■ **ACTION ITEM**
Read the lines below. Copy out any that hold the string "camera".
=== TASK INPUT ===
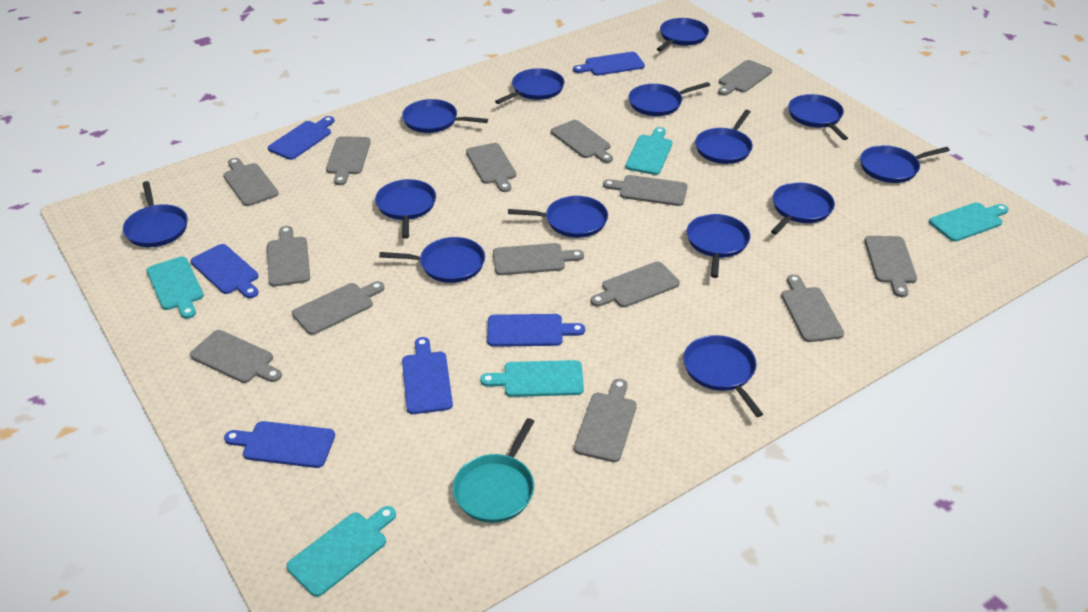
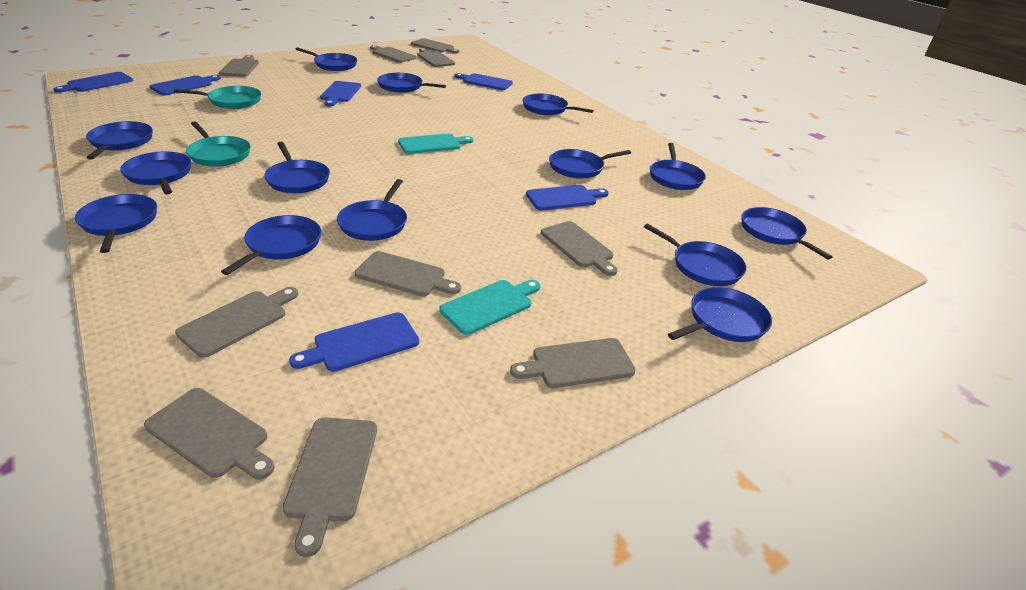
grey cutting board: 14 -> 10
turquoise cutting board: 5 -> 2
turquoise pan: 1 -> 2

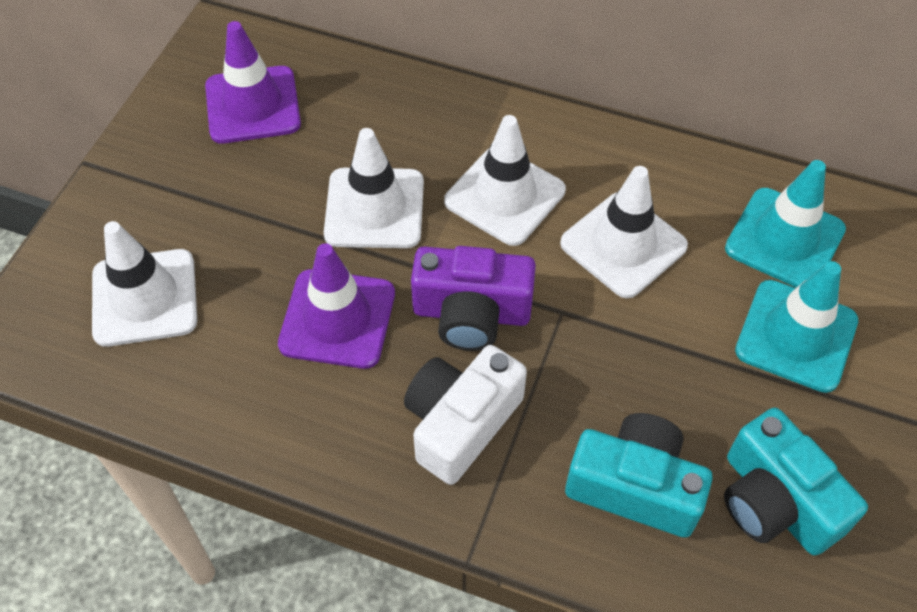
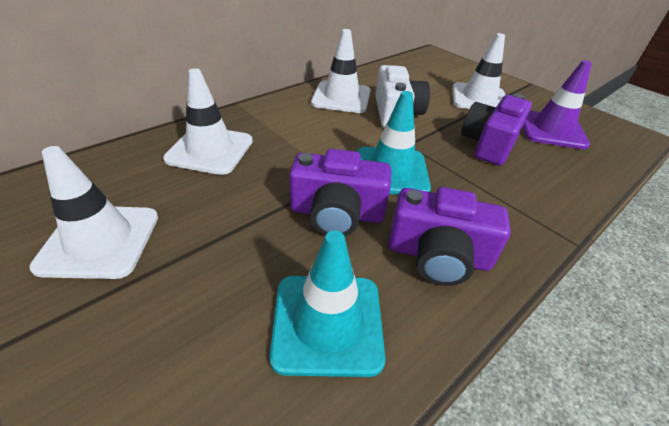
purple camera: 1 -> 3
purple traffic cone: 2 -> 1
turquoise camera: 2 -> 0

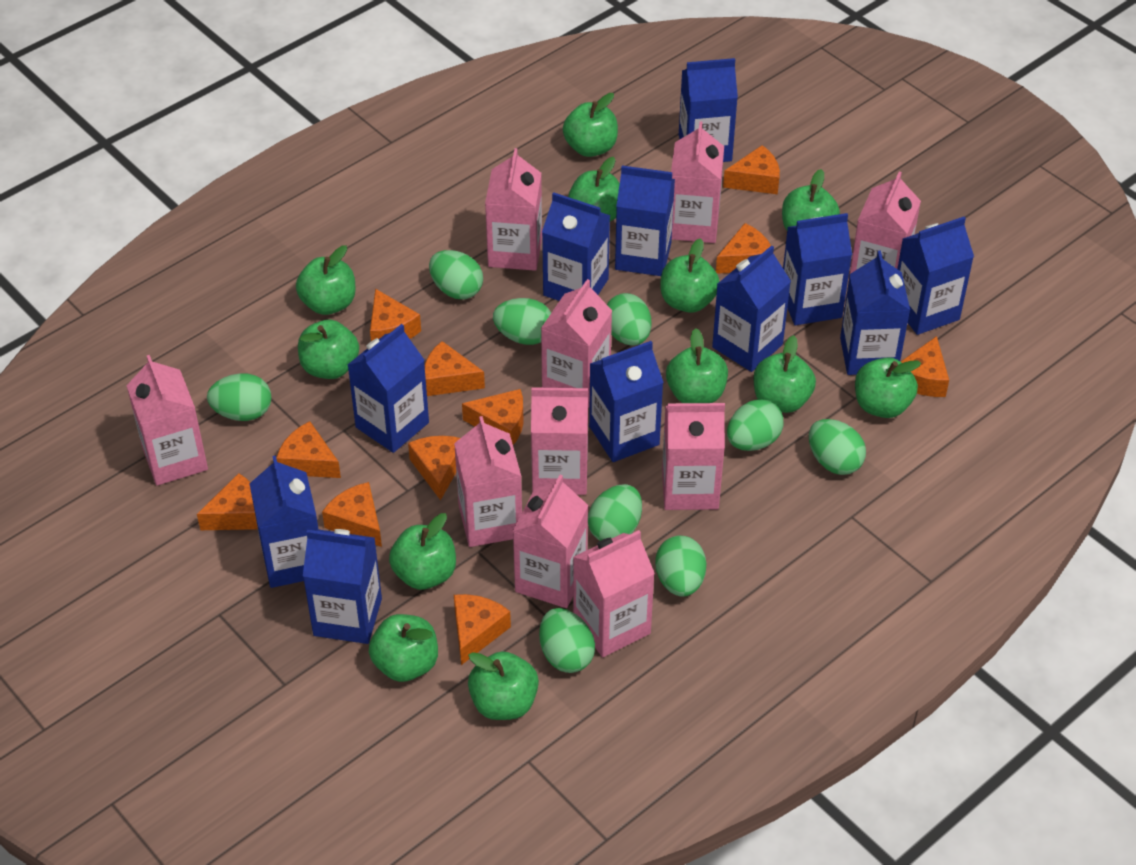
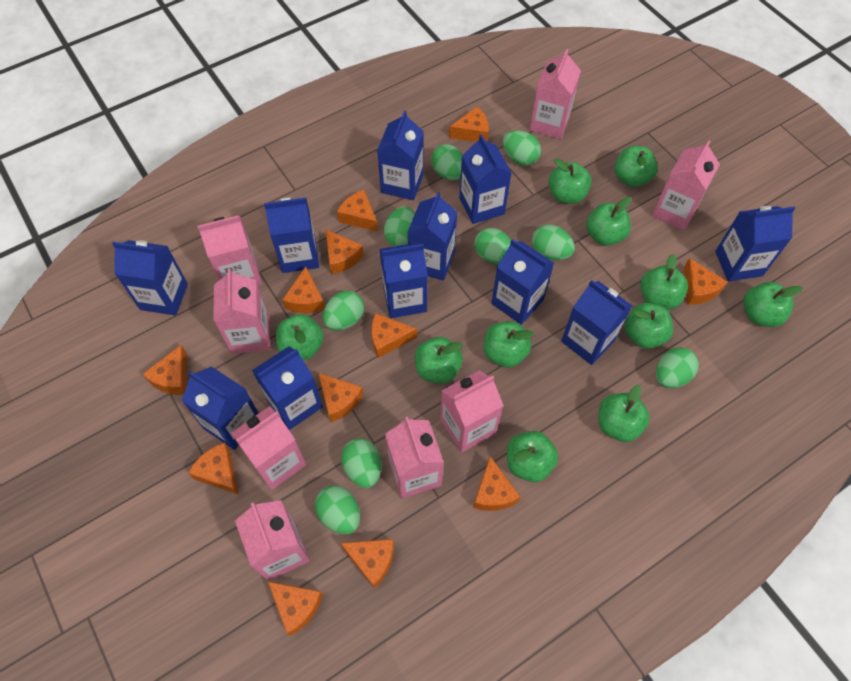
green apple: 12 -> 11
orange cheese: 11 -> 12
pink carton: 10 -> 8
===
■ **RESULT**
purple camera: 1 -> 3
turquoise camera: 2 -> 0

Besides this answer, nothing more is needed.